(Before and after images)

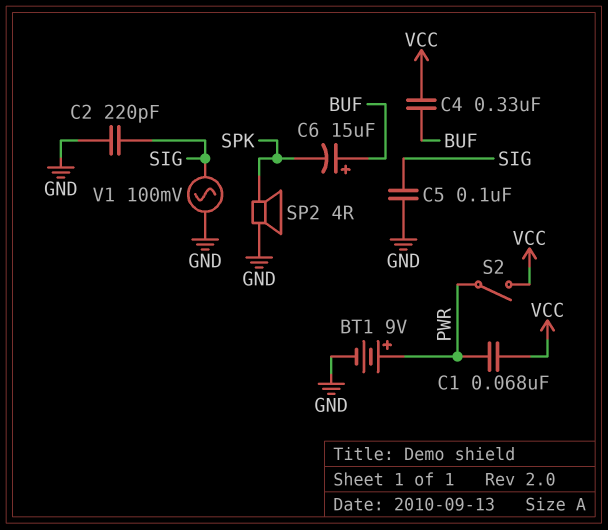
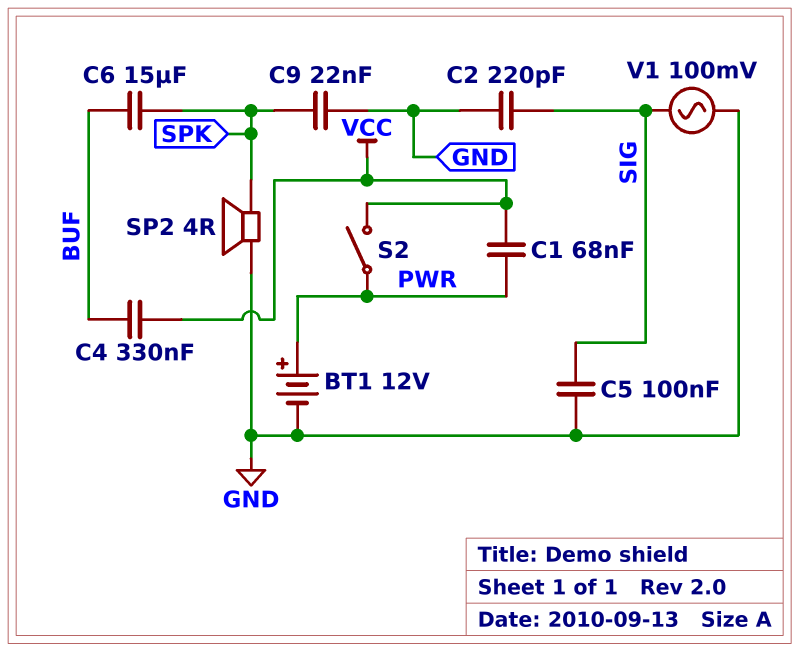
BT1: 9V (plus PWR, minus GND) -> 12V (plus PWR, minus GND)
C6: 15uF (plus BUF, minus SPK) -> 15uF (BUF, SPK)
C9: none -> 22nF (GND, SPK)

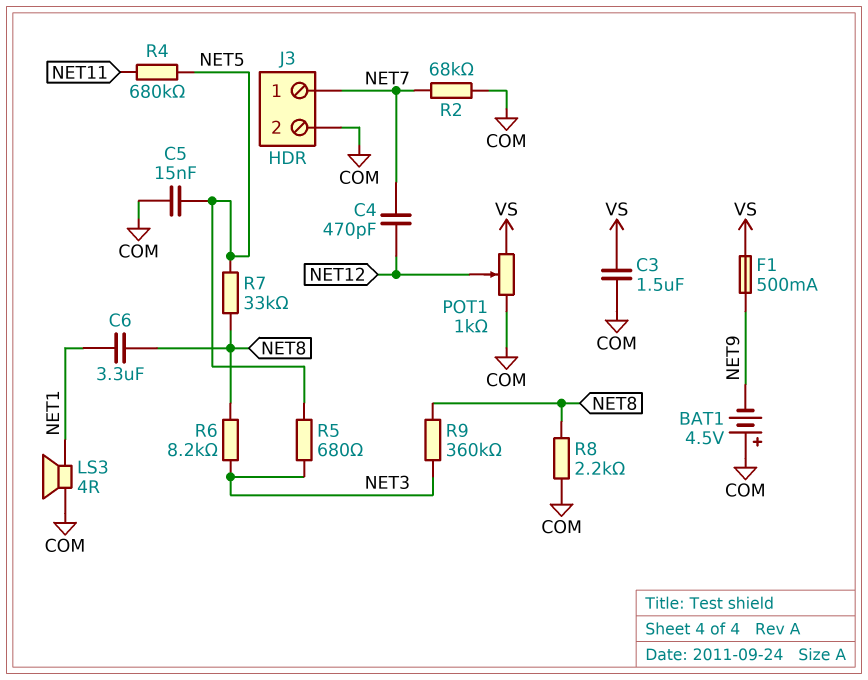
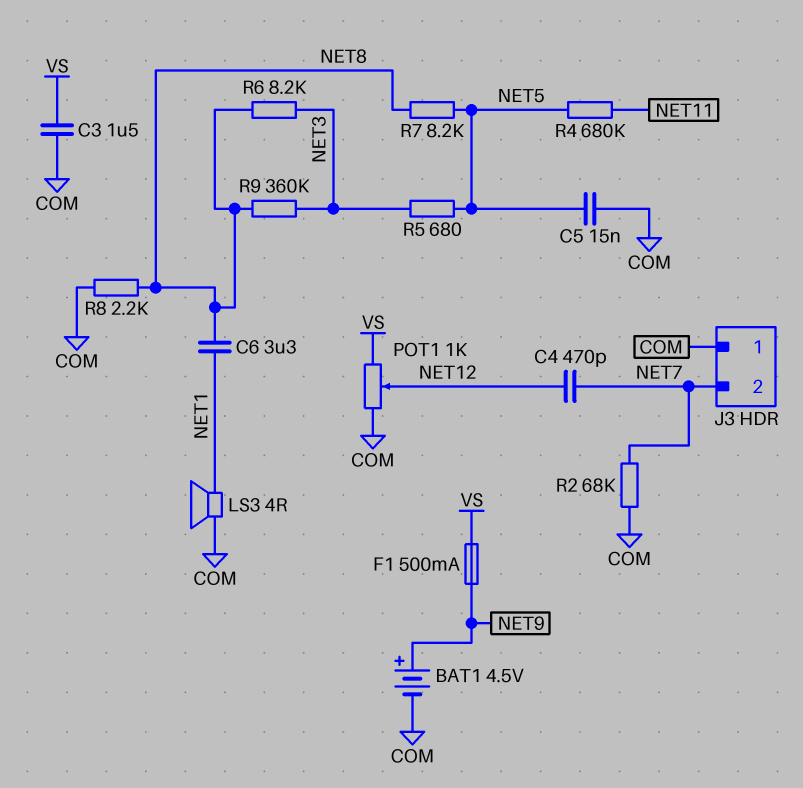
BAT1: 4.5V (plus COM, minus NET9) -> 4.5V (plus NET9, minus COM)
J3 pin 1: NET7 -> COM
J3 pin 2: COM -> NET7
R7: 33k (NET5, NET8) -> 8.2k (NET5, NET8)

:: Work task ::
Transcribe all of the records exactly, without reproducing their pictures.

:: Exercise solution ::
BT1: 9V (plus PWR, minus GND) -> 12V (plus PWR, minus GND)
C6: 15uF (plus BUF, minus SPK) -> 15uF (BUF, SPK)
C9: none -> 22nF (GND, SPK)

BAT1: 4.5V (plus COM, minus NET9) -> 4.5V (plus NET9, minus COM)
J3 pin 1: NET7 -> COM
J3 pin 2: COM -> NET7
R7: 33k (NET5, NET8) -> 8.2k (NET5, NET8)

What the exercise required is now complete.